**Work to be completed**
The answer must be every line below that holds the word "slope".

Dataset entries
· · · ·
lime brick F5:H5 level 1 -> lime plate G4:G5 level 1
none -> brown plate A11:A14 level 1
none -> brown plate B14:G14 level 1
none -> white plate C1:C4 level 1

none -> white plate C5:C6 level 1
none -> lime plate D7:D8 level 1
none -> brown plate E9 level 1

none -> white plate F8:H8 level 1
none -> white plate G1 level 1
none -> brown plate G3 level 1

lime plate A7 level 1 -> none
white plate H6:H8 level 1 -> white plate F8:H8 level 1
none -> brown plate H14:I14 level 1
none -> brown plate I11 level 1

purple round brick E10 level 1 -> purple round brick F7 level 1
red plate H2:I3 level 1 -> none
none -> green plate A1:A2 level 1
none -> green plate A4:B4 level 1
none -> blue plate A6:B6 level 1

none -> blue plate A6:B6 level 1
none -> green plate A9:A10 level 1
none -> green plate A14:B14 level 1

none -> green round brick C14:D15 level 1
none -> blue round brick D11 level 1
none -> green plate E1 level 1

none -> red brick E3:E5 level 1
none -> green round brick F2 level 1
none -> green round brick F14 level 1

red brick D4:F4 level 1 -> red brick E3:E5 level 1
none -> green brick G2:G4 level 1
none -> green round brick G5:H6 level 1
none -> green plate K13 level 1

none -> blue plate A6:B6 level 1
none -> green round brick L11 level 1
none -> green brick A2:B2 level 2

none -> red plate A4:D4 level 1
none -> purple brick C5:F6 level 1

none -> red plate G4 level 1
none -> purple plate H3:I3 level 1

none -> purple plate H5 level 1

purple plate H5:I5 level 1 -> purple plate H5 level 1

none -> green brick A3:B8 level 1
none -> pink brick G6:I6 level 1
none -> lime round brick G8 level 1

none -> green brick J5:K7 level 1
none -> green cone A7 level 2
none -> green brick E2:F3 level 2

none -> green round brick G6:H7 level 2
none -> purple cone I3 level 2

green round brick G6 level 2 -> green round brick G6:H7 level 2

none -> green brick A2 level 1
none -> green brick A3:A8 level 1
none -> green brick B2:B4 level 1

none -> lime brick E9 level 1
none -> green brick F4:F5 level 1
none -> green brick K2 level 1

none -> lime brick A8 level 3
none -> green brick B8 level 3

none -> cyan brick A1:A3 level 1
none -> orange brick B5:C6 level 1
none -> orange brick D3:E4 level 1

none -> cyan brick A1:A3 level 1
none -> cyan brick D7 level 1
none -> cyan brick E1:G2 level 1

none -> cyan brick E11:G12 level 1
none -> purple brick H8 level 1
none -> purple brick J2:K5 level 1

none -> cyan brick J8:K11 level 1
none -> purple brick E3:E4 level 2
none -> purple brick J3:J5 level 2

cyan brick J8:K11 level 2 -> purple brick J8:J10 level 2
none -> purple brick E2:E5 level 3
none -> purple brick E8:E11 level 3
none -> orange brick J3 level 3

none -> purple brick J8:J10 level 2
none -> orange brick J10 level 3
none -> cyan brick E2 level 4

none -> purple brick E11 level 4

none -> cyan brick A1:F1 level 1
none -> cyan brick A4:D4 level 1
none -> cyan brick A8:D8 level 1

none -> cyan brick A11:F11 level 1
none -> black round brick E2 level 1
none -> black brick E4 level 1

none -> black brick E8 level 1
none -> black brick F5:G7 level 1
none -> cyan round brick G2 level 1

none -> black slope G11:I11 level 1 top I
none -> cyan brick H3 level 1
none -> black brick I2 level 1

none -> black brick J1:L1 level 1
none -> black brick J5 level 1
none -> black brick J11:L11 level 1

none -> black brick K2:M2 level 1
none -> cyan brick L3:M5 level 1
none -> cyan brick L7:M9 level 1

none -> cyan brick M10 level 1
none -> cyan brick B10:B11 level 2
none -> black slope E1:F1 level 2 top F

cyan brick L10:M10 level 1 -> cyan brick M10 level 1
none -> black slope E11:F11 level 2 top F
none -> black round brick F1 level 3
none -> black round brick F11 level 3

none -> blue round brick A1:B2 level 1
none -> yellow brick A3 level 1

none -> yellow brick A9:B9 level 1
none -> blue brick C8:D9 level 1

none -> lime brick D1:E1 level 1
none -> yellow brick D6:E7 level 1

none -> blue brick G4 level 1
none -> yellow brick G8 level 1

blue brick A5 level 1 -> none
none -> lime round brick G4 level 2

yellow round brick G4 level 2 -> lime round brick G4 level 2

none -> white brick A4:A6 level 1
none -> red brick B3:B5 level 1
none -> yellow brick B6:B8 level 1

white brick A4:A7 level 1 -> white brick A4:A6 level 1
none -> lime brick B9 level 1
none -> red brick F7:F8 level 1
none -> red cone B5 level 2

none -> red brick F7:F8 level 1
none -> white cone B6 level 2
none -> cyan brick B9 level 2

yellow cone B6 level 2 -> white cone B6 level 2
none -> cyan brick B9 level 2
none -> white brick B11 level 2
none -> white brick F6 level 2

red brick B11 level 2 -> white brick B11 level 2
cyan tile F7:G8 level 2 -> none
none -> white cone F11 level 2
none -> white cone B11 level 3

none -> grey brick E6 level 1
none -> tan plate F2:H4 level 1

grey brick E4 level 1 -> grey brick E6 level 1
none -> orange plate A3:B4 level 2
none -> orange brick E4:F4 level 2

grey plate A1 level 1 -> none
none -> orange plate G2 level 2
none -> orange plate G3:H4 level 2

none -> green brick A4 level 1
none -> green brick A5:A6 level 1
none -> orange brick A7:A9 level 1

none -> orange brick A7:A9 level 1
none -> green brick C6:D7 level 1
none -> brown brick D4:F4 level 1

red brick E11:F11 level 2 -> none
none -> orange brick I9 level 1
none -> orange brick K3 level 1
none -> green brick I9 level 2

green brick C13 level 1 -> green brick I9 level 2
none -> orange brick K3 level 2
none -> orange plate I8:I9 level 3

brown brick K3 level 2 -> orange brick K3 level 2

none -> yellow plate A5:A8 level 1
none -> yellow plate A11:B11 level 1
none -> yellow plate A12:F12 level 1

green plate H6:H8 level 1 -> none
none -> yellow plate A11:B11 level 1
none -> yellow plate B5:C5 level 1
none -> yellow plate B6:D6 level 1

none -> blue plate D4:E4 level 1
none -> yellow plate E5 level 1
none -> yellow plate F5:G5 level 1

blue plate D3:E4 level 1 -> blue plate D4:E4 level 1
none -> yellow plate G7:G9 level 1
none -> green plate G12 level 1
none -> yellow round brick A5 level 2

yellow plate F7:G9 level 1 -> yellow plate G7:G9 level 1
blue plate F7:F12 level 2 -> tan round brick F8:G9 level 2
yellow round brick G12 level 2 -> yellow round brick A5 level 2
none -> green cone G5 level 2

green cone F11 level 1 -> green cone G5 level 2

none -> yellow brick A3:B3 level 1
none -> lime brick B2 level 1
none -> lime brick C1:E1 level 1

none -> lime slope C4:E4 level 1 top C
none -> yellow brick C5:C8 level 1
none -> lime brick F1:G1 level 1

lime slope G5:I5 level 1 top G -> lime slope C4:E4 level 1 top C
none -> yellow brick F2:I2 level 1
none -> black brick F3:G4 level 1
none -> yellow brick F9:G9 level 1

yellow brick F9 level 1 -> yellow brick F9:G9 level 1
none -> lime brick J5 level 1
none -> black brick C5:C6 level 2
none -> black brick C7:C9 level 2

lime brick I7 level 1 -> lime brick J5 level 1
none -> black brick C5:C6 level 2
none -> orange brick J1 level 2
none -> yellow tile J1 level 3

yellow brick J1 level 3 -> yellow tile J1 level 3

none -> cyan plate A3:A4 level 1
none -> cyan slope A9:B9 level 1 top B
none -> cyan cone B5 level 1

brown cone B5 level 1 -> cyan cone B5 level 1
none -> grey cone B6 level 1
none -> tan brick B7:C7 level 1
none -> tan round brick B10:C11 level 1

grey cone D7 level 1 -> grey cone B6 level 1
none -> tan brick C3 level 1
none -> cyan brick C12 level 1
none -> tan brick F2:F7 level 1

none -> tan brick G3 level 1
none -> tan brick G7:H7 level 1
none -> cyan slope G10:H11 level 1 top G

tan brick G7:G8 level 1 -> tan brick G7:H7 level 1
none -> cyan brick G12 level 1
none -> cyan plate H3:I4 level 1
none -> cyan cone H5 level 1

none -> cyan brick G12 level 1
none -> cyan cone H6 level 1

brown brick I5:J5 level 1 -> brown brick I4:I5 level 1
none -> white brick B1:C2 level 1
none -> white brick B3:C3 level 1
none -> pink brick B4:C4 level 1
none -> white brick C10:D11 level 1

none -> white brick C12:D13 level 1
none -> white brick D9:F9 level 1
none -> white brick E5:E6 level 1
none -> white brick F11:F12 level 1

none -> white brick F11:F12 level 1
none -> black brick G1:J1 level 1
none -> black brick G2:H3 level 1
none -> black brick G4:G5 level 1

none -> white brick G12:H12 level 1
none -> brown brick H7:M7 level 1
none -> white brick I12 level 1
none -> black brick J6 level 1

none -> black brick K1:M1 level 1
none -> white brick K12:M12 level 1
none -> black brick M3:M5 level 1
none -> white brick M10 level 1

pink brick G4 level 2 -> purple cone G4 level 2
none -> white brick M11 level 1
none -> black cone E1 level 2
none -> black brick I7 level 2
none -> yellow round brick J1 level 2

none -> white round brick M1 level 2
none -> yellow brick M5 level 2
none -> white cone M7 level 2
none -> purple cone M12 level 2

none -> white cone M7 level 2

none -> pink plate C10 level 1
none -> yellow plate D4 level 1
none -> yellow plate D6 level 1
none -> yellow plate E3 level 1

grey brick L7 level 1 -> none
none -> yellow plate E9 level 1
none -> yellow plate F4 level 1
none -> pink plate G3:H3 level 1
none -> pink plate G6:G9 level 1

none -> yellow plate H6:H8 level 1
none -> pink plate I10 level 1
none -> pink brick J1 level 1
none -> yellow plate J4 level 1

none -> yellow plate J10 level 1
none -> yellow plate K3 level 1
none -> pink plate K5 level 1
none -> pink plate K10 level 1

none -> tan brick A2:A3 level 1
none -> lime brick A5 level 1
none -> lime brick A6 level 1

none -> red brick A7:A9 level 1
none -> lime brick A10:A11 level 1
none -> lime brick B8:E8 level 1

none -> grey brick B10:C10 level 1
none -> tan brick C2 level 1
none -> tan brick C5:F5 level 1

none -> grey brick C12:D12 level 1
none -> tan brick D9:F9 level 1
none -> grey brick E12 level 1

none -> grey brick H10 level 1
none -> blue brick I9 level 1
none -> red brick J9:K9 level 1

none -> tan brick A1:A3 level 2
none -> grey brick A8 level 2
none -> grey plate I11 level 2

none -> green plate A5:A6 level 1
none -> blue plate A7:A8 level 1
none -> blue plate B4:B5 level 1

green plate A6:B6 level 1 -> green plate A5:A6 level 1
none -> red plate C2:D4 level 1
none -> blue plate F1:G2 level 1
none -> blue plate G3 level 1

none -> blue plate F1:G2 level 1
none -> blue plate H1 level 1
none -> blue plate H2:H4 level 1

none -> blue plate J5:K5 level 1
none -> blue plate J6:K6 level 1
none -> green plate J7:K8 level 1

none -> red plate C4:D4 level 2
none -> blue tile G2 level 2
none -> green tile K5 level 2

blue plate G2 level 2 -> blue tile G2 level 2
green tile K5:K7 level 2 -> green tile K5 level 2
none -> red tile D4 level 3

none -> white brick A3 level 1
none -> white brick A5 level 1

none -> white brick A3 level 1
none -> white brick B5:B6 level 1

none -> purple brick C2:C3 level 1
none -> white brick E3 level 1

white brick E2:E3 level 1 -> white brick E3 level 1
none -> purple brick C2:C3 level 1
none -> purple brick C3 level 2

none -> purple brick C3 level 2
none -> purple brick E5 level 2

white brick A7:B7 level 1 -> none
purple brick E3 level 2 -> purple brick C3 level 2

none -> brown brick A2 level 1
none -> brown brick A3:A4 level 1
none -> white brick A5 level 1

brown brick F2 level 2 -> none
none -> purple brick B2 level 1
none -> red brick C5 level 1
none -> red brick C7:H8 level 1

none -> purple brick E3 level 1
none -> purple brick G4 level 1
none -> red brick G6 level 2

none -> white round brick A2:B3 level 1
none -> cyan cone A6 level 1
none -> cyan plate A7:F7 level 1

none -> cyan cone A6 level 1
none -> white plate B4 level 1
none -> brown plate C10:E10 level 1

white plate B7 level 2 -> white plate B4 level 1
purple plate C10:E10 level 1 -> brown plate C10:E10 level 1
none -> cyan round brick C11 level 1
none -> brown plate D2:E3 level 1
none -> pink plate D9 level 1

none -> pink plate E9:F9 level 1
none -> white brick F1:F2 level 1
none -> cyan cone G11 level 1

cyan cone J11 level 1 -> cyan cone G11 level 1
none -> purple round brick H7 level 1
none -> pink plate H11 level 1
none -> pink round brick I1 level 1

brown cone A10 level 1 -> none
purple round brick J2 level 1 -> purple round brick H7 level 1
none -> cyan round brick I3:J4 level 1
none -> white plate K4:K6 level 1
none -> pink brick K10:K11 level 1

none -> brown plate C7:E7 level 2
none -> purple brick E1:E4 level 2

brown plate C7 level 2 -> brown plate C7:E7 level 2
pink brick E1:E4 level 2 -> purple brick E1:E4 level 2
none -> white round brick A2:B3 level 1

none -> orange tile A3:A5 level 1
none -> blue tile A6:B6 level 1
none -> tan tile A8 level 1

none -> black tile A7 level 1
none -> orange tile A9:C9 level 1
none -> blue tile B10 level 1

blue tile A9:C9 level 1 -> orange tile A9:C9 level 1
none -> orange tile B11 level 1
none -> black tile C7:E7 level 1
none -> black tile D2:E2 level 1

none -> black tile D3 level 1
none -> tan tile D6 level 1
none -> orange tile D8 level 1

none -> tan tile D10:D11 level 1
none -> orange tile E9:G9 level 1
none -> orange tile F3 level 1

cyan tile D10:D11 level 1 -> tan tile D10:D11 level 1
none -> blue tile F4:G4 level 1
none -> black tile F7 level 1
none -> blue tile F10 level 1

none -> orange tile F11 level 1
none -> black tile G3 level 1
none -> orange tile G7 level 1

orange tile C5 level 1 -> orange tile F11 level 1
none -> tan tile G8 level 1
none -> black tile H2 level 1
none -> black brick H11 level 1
· · · ·
**Reply to the exercise**
none -> black slope G11:I11 level 1 top I
none -> black slope E1:F1 level 2 top F
none -> black slope E11:F11 level 2 top F
none -> lime slope C4:E4 level 1 top C
lime slope G5:I5 level 1 top G -> lime slope C4:E4 level 1 top C
none -> cyan slope A9:B9 level 1 top B
none -> cyan slope G10:H11 level 1 top G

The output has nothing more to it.